[DATA IN THIS EXERCISE]
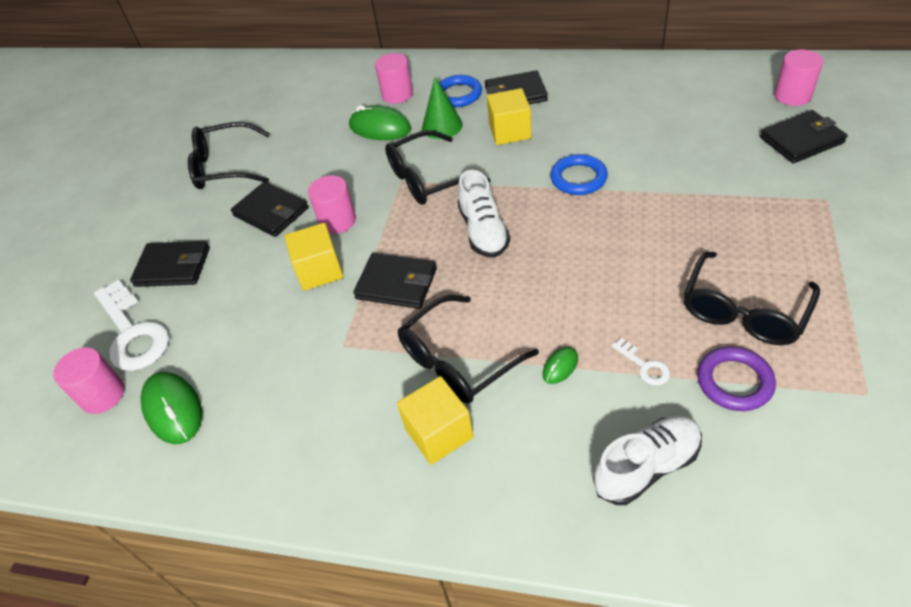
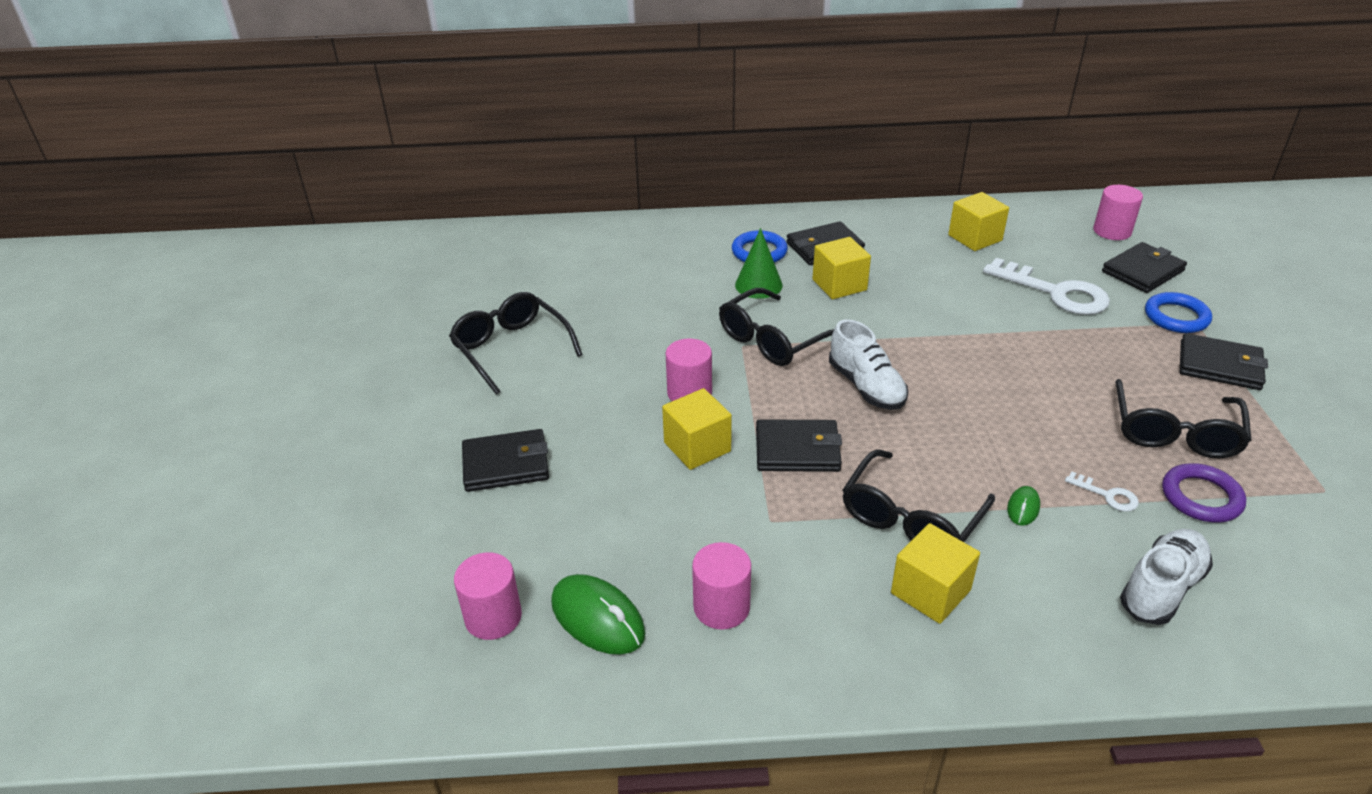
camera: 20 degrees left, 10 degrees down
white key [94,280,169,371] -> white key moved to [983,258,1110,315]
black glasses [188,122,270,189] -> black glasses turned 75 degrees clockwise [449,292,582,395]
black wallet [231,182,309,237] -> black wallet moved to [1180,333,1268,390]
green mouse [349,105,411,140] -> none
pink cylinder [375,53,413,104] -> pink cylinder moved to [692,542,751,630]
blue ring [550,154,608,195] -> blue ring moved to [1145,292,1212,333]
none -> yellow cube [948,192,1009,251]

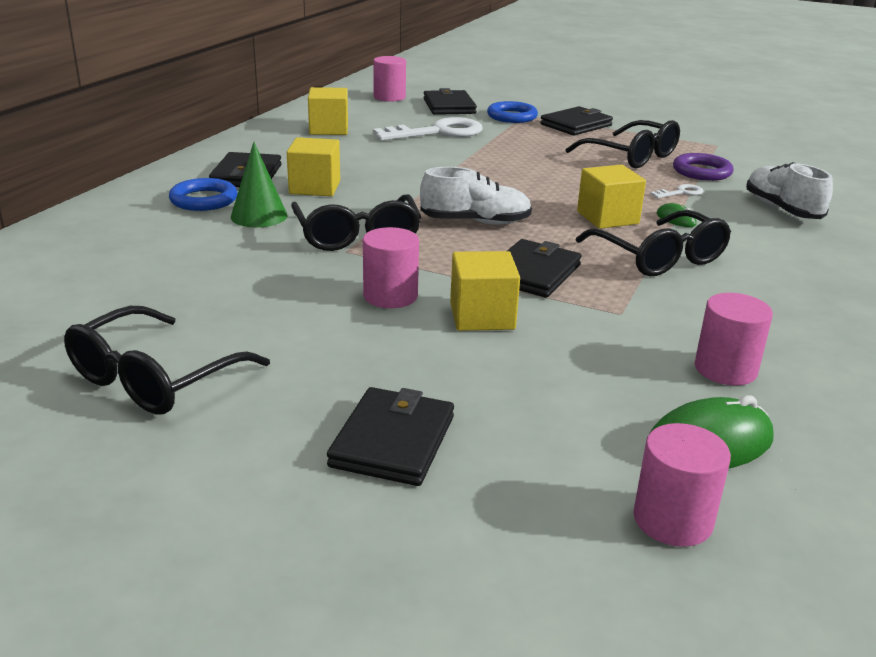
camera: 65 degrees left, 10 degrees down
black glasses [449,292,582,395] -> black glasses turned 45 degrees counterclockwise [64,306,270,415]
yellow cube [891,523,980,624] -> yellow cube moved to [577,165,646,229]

[WORK INSTRUCTION] With the pictures left out, give again exactly the lines from the one with "pink cylinder [375,53,413,104]" through the end of the data, both included.

[SOLUTION TO THIS PROBLEM]
pink cylinder [375,53,413,104] -> pink cylinder moved to [692,542,751,630]
blue ring [550,154,608,195] -> blue ring moved to [1145,292,1212,333]
none -> yellow cube [948,192,1009,251]

camera: 65 degrees left, 10 degrees down
black glasses [449,292,582,395] -> black glasses turned 45 degrees counterclockwise [64,306,270,415]
yellow cube [891,523,980,624] -> yellow cube moved to [577,165,646,229]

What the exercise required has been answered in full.